Requirement:
Print word for word the records from the line containing "U13: NAND CD4011" through the end.

Records contained in a dataset:
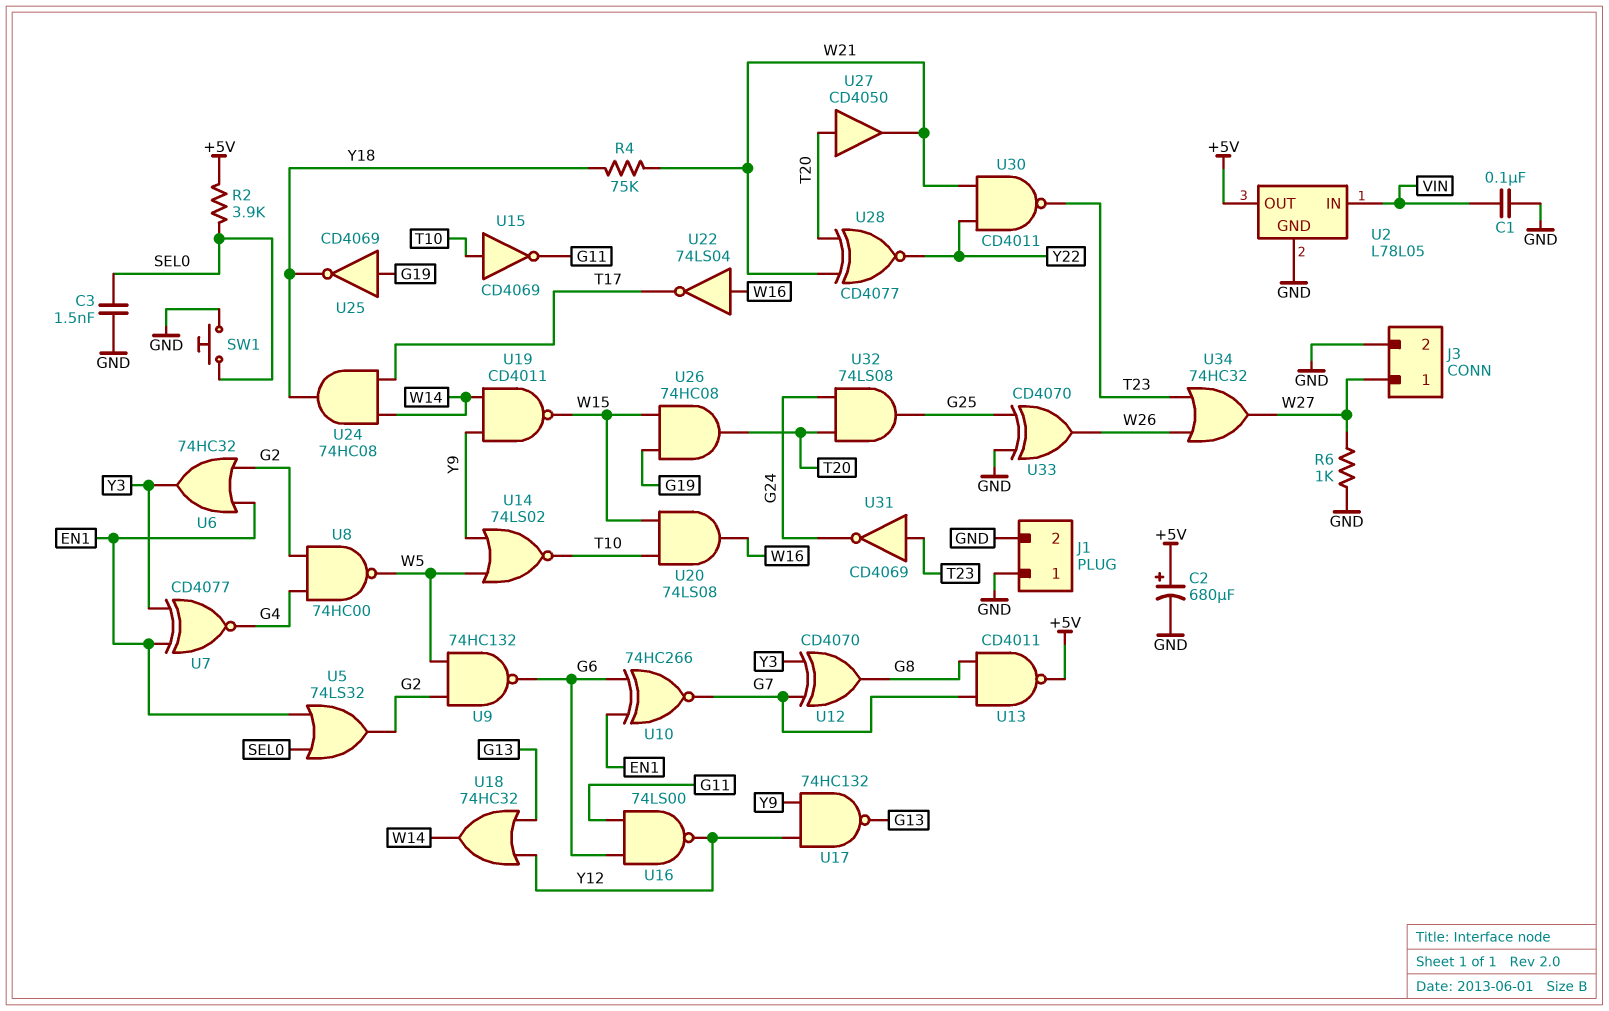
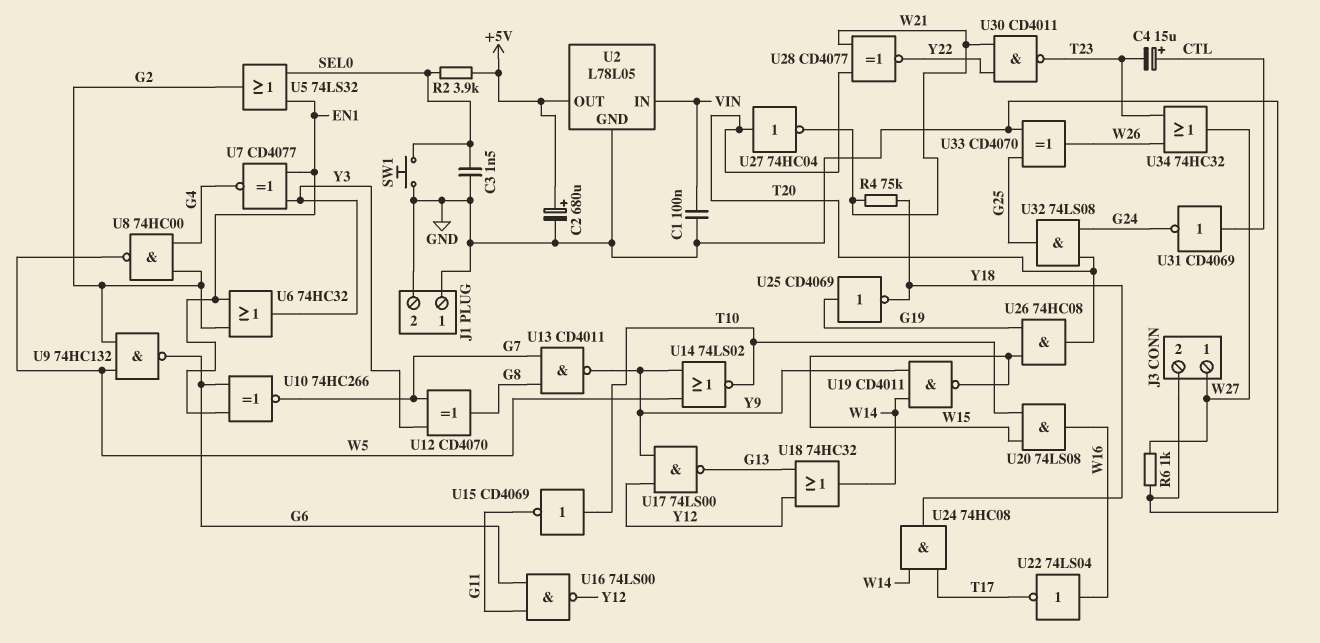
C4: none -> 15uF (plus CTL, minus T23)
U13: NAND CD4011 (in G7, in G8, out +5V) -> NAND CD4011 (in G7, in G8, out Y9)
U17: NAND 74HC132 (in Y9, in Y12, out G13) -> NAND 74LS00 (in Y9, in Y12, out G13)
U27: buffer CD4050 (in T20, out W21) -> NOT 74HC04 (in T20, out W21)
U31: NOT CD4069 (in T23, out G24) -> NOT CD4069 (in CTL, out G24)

Exercise answer:
U13: NAND CD4011 (in G7, in G8, out +5V) -> NAND CD4011 (in G7, in G8, out Y9)
U17: NAND 74HC132 (in Y9, in Y12, out G13) -> NAND 74LS00 (in Y9, in Y12, out G13)
U27: buffer CD4050 (in T20, out W21) -> NOT 74HC04 (in T20, out W21)
U31: NOT CD4069 (in T23, out G24) -> NOT CD4069 (in CTL, out G24)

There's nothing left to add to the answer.